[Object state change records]
****

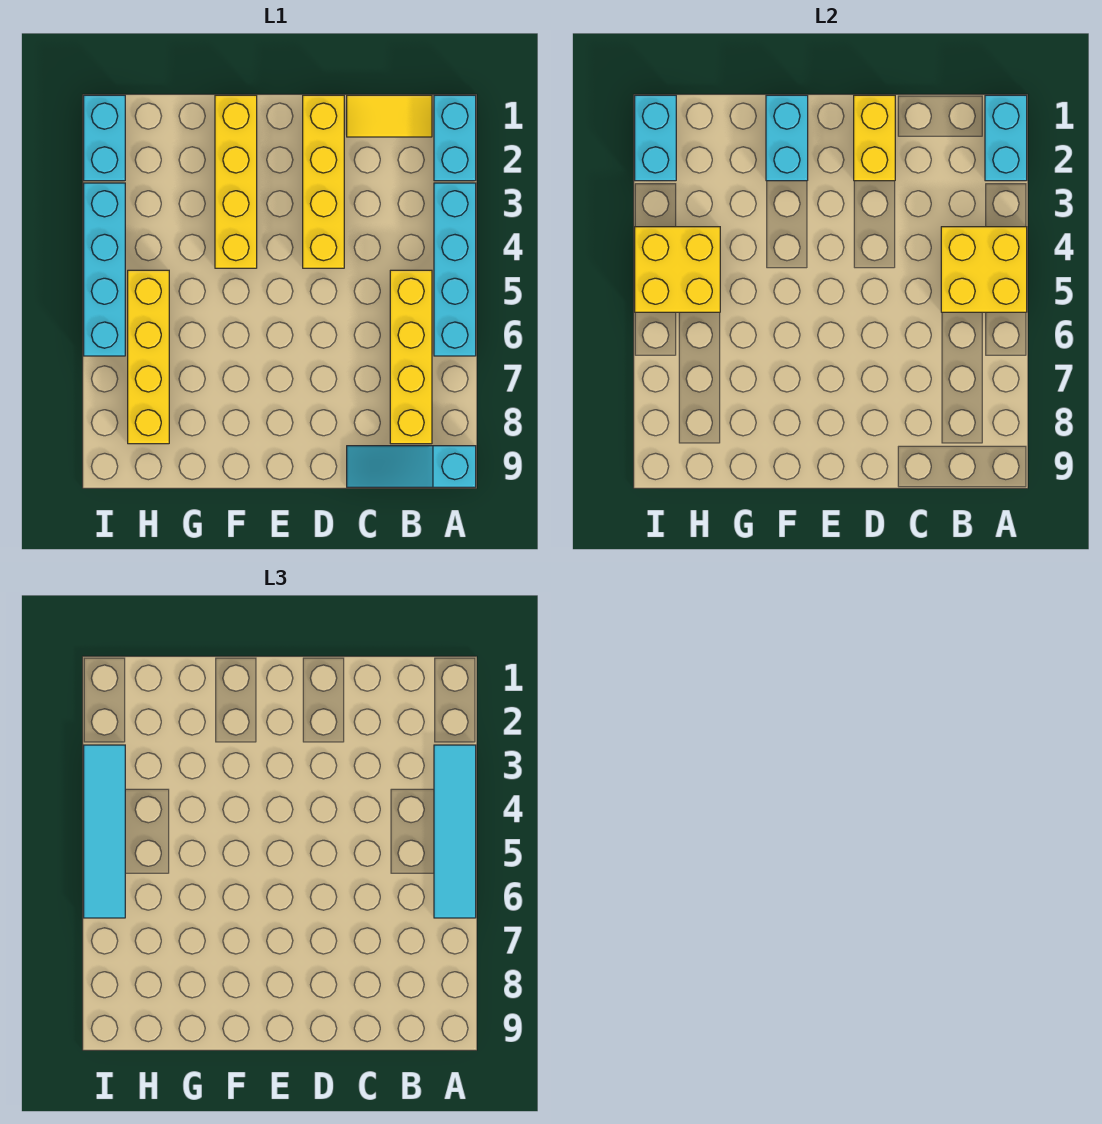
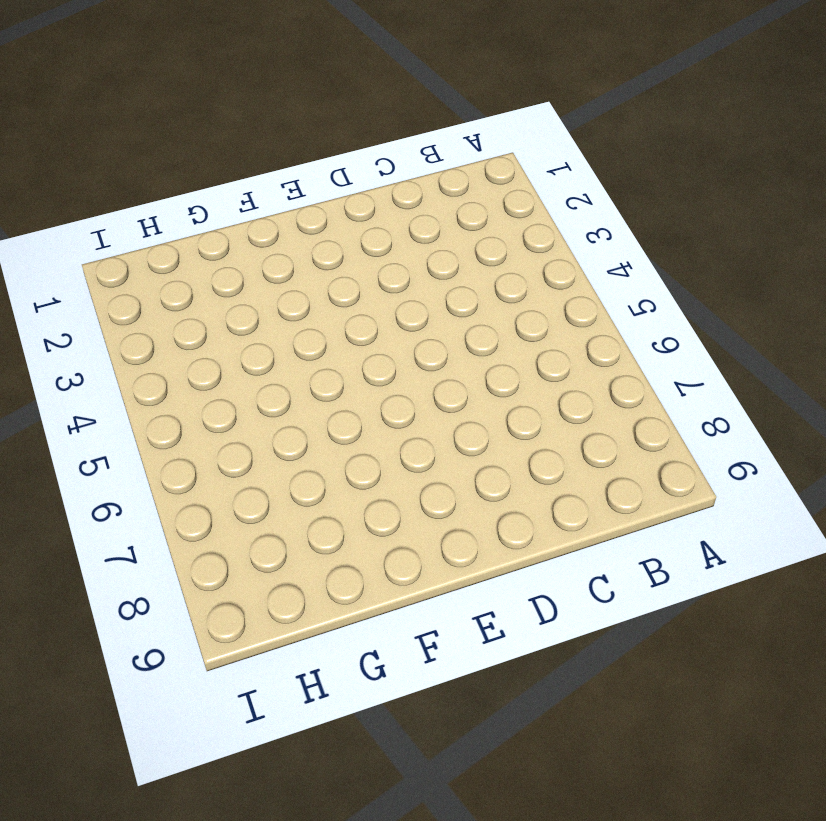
none -> cyan brick A1:A2 level 1
none -> cyan brick A3:A6 level 1
none -> cyan slope A9:C9 level 1 top A

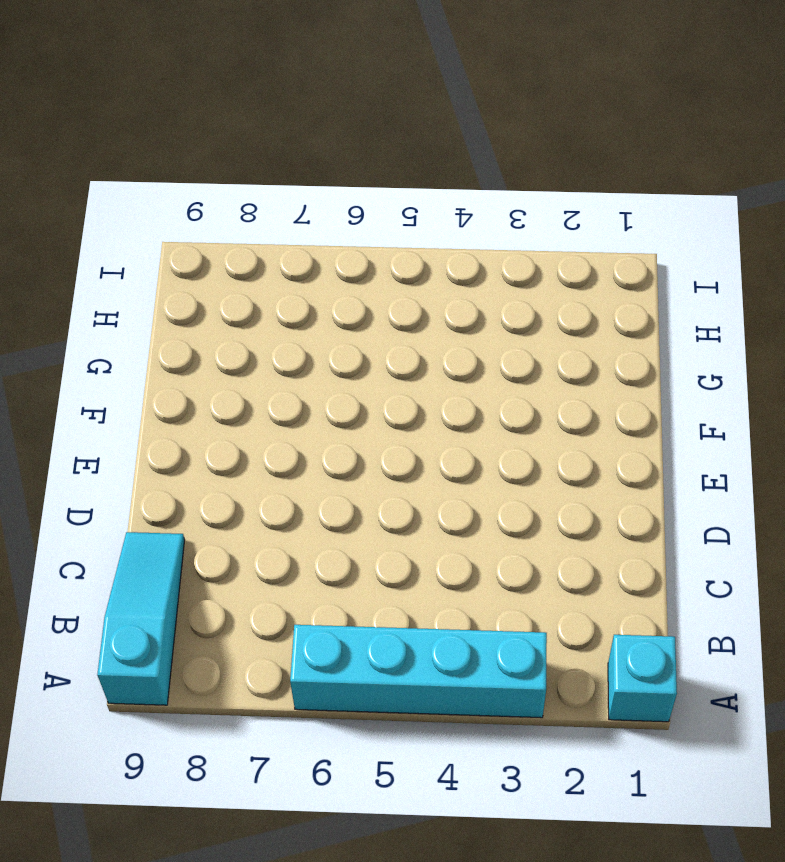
cyan brick A1 level 1 -> cyan brick A1:A2 level 1
none -> yellow tile B1:C1 level 1
none -> yellow brick B5:B8 level 1
none -> yellow brick D1:D4 level 1

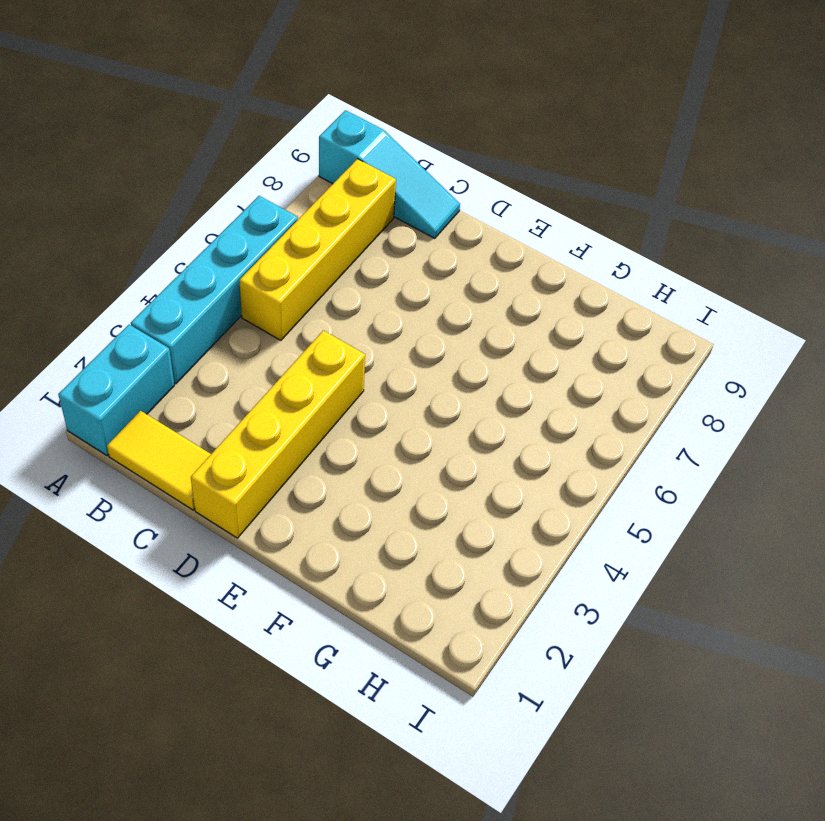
none -> yellow brick F1:F4 level 1
none -> yellow brick H5:H8 level 1
none -> cyan brick I1:I2 level 1

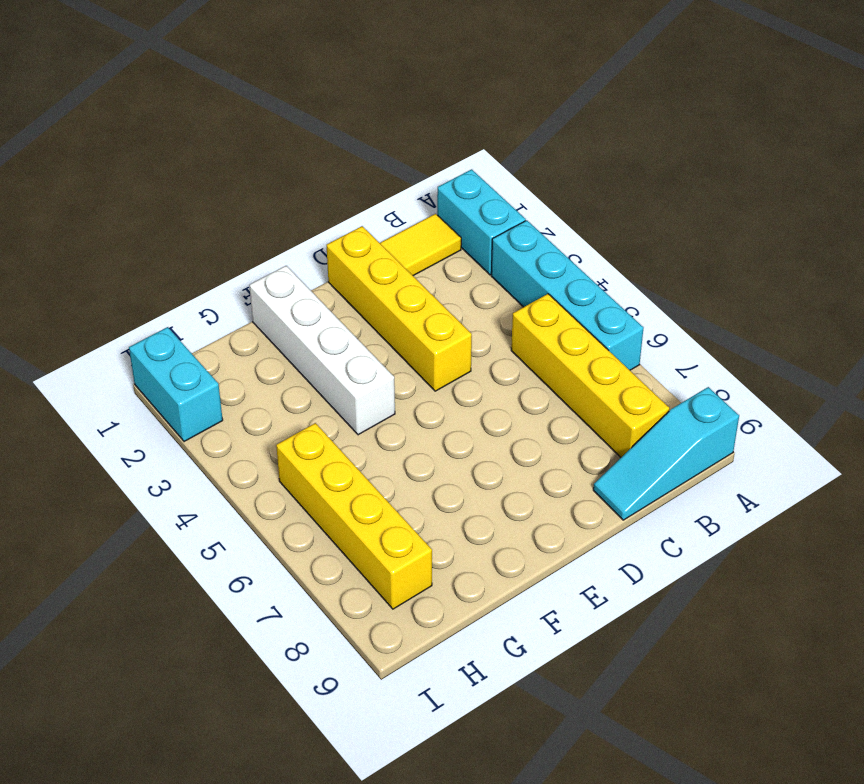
white brick F1:F4 level 1 -> yellow brick F1:F4 level 1
none -> cyan brick I3:I6 level 1
none -> cyan brick A1:A2 level 2
none -> yellow brick A4:B5 level 2

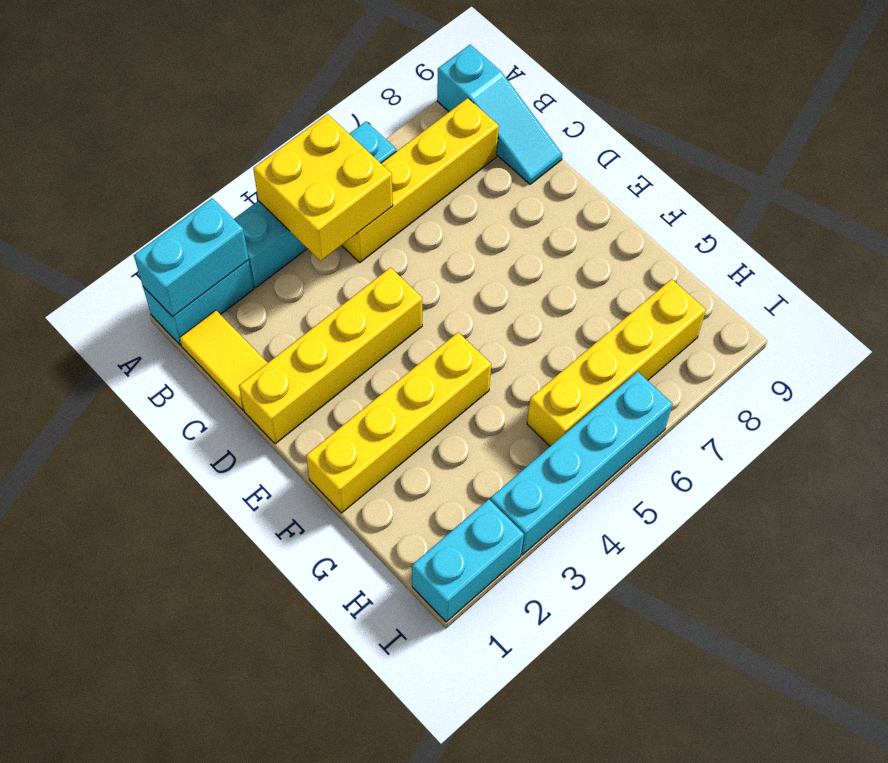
none -> yellow brick D1:D2 level 2
none -> cyan brick F1:F2 level 2
none -> yellow brick H4:I5 level 2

****

- Work to complete
Find the lines above with the word "cyan". Copy them out.

- Your solution
none -> cyan brick A1:A2 level 1
none -> cyan brick A3:A6 level 1
none -> cyan slope A9:C9 level 1 top A
cyan brick A1 level 1 -> cyan brick A1:A2 level 1
none -> cyan brick I1:I2 level 1
none -> cyan brick I3:I6 level 1
none -> cyan brick A1:A2 level 2
none -> cyan brick F1:F2 level 2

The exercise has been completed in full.